**INSTRUCTIONS FOR THE TASK:** Once the records below have been read, copy them all out exactly.

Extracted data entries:
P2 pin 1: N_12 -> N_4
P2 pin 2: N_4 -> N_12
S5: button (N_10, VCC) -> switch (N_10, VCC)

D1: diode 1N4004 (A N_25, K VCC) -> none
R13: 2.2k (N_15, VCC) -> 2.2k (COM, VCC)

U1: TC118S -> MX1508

**ANSWER SPACE:**
P2 pin 1: N_12 -> N_4
P2 pin 2: N_4 -> N_12
S5: button (N_10, VCC) -> switch (N_10, VCC)

D1: diode 1N4004 (A N_25, K VCC) -> none
R13: 2.2k (N_15, VCC) -> 2.2k (COM, VCC)

U1: TC118S -> MX1508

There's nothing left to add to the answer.